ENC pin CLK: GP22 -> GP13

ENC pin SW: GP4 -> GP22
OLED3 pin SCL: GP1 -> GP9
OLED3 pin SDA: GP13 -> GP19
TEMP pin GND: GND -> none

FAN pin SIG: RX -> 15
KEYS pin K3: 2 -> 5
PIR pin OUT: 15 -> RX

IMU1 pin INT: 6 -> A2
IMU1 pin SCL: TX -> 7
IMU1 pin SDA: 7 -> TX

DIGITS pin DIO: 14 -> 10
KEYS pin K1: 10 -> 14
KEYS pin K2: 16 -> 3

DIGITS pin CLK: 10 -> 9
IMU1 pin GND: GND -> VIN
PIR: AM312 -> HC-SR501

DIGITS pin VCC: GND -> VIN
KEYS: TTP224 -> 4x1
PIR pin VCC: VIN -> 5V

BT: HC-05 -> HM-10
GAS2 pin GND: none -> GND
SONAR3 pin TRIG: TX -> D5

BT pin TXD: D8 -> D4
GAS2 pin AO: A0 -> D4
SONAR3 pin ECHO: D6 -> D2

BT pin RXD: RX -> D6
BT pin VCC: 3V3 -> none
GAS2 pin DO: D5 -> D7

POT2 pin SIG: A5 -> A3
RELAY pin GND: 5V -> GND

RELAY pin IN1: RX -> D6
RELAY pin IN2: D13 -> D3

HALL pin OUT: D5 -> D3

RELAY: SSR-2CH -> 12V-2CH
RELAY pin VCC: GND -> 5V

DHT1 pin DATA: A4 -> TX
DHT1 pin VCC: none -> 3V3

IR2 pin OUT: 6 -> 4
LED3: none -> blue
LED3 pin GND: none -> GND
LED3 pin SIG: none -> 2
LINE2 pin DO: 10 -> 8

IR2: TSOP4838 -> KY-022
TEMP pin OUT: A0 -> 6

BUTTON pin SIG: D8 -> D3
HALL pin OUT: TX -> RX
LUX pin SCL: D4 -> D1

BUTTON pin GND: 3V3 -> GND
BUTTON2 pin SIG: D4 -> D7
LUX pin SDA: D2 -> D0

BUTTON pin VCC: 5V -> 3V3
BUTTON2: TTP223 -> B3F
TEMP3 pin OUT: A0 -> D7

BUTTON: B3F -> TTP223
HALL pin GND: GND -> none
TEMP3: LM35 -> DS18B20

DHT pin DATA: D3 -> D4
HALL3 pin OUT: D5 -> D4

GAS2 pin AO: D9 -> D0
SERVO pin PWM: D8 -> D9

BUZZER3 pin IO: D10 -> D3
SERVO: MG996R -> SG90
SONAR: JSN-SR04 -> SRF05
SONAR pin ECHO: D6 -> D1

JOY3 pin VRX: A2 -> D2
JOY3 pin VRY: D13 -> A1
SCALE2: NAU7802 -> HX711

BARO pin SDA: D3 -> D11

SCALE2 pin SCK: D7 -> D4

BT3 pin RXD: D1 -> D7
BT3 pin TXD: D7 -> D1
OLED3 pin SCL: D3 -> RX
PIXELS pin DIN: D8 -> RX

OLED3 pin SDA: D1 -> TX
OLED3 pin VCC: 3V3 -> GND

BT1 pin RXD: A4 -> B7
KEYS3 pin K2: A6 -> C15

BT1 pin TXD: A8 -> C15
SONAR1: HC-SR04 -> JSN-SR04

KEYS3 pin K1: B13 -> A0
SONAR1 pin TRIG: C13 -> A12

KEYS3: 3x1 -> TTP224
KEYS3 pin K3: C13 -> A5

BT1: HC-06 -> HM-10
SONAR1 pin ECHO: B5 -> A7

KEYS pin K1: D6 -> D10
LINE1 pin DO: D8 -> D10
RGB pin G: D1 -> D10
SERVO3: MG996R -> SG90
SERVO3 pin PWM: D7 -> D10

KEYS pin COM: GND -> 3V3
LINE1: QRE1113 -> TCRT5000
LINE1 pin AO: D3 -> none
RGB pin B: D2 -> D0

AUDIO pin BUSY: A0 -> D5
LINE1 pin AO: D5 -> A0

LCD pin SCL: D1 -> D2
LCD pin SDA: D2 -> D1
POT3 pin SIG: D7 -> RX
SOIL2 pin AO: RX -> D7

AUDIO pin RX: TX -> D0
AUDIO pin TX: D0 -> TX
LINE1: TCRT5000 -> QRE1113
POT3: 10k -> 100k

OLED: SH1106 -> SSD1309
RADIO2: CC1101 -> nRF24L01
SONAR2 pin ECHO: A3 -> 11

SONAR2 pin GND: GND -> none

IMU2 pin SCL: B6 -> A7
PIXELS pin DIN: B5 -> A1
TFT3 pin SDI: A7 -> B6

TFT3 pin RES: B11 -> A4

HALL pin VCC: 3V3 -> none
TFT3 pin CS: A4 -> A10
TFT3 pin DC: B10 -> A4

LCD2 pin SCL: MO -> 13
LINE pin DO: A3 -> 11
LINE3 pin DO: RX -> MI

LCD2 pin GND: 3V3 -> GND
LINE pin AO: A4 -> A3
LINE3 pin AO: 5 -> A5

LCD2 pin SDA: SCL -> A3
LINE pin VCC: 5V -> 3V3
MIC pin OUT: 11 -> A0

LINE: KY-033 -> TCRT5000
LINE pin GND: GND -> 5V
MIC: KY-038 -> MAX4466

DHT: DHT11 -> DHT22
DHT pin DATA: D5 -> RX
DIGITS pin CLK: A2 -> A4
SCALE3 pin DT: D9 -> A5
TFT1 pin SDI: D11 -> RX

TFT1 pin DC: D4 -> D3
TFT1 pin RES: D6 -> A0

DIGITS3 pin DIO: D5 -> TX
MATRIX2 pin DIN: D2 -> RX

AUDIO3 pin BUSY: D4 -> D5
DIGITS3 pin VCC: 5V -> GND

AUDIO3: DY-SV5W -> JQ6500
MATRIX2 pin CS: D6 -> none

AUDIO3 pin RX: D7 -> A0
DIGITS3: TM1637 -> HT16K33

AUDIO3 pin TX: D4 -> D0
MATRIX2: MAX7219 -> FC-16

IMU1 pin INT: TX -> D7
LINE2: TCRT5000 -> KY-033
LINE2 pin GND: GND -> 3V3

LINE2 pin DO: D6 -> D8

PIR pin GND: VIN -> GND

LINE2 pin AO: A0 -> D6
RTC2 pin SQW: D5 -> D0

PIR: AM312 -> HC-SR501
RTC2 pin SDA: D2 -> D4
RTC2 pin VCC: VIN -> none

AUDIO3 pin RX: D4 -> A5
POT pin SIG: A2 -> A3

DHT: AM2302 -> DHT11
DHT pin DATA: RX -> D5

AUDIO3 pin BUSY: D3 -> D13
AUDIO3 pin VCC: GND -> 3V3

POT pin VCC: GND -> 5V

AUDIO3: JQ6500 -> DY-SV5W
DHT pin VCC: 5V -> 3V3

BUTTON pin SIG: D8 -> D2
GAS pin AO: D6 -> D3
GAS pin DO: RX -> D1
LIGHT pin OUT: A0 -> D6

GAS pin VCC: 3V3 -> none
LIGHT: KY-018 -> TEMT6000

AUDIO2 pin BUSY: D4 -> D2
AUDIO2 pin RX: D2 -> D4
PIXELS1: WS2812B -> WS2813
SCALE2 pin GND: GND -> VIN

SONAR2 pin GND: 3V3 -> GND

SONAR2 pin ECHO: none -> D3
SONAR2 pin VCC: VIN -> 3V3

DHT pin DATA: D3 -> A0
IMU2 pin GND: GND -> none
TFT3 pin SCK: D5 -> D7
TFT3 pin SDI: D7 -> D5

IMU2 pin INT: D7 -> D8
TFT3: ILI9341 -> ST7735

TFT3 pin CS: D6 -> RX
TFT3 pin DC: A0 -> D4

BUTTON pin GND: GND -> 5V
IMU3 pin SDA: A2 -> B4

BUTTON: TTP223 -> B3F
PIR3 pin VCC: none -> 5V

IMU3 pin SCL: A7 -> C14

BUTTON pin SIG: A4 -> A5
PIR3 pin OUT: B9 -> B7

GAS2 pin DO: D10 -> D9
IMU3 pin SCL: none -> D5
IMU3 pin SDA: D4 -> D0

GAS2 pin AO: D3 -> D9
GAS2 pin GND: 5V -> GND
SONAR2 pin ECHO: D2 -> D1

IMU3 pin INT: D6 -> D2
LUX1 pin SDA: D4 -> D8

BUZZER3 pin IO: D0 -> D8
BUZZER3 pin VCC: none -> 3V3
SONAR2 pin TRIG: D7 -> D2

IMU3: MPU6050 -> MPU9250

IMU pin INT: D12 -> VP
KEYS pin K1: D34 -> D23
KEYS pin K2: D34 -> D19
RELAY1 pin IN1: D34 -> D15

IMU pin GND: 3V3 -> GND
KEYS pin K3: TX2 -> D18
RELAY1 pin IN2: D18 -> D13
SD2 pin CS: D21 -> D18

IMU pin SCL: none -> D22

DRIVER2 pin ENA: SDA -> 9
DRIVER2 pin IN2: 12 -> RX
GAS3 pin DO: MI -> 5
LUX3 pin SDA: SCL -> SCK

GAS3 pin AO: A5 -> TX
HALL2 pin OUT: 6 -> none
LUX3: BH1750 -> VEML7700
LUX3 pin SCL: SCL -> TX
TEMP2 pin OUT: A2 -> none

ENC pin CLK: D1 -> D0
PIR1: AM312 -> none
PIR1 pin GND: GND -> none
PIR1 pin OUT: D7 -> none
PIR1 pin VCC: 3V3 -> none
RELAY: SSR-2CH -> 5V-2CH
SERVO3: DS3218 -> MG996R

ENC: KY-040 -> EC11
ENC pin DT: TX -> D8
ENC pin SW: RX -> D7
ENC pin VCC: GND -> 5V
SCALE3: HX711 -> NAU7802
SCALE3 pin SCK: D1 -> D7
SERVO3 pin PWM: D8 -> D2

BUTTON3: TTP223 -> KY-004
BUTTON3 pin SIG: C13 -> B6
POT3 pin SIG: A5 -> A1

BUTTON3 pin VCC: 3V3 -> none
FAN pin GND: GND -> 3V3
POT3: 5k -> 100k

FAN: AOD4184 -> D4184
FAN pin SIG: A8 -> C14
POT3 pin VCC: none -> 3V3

********************

■ PROBLEM STATEMENT: Using the entries above, repeat only the lines from the one containing "OLED3 pin SDA: D1 -> TX" through the one containing "RTC2 pin SDA: D2 -> D4", end lines included.

■ WRITTEN RESPONSE:
OLED3 pin SDA: D1 -> TX
OLED3 pin VCC: 3V3 -> GND

BT1 pin RXD: A4 -> B7
KEYS3 pin K2: A6 -> C15

BT1 pin TXD: A8 -> C15
SONAR1: HC-SR04 -> JSN-SR04

KEYS3 pin K1: B13 -> A0
SONAR1 pin TRIG: C13 -> A12

KEYS3: 3x1 -> TTP224
KEYS3 pin K3: C13 -> A5

BT1: HC-06 -> HM-10
SONAR1 pin ECHO: B5 -> A7

KEYS pin K1: D6 -> D10
LINE1 pin DO: D8 -> D10
RGB pin G: D1 -> D10
SERVO3: MG996R -> SG90
SERVO3 pin PWM: D7 -> D10

KEYS pin COM: GND -> 3V3
LINE1: QRE1113 -> TCRT5000
LINE1 pin AO: D3 -> none
RGB pin B: D2 -> D0

AUDIO pin BUSY: A0 -> D5
LINE1 pin AO: D5 -> A0

LCD pin SCL: D1 -> D2
LCD pin SDA: D2 -> D1
POT3 pin SIG: D7 -> RX
SOIL2 pin AO: RX -> D7

AUDIO pin RX: TX -> D0
AUDIO pin TX: D0 -> TX
LINE1: TCRT5000 -> QRE1113
POT3: 10k -> 100k

OLED: SH1106 -> SSD1309
RADIO2: CC1101 -> nRF24L01
SONAR2 pin ECHO: A3 -> 11

SONAR2 pin GND: GND -> none

IMU2 pin SCL: B6 -> A7
PIXELS pin DIN: B5 -> A1
TFT3 pin SDI: A7 -> B6

TFT3 pin RES: B11 -> A4

HALL pin VCC: 3V3 -> none
TFT3 pin CS: A4 -> A10
TFT3 pin DC: B10 -> A4

LCD2 pin SCL: MO -> 13
LINE pin DO: A3 -> 11
LINE3 pin DO: RX -> MI

LCD2 pin GND: 3V3 -> GND
LINE pin AO: A4 -> A3
LINE3 pin AO: 5 -> A5

LCD2 pin SDA: SCL -> A3
LINE pin VCC: 5V -> 3V3
MIC pin OUT: 11 -> A0

LINE: KY-033 -> TCRT5000
LINE pin GND: GND -> 5V
MIC: KY-038 -> MAX4466

DHT: DHT11 -> DHT22
DHT pin DATA: D5 -> RX
DIGITS pin CLK: A2 -> A4
SCALE3 pin DT: D9 -> A5
TFT1 pin SDI: D11 -> RX

TFT1 pin DC: D4 -> D3
TFT1 pin RES: D6 -> A0

DIGITS3 pin DIO: D5 -> TX
MATRIX2 pin DIN: D2 -> RX

AUDIO3 pin BUSY: D4 -> D5
DIGITS3 pin VCC: 5V -> GND

AUDIO3: DY-SV5W -> JQ6500
MATRIX2 pin CS: D6 -> none

AUDIO3 pin RX: D7 -> A0
DIGITS3: TM1637 -> HT16K33

AUDIO3 pin TX: D4 -> D0
MATRIX2: MAX7219 -> FC-16

IMU1 pin INT: TX -> D7
LINE2: TCRT5000 -> KY-033
LINE2 pin GND: GND -> 3V3

LINE2 pin DO: D6 -> D8

PIR pin GND: VIN -> GND

LINE2 pin AO: A0 -> D6
RTC2 pin SQW: D5 -> D0

PIR: AM312 -> HC-SR501
RTC2 pin SDA: D2 -> D4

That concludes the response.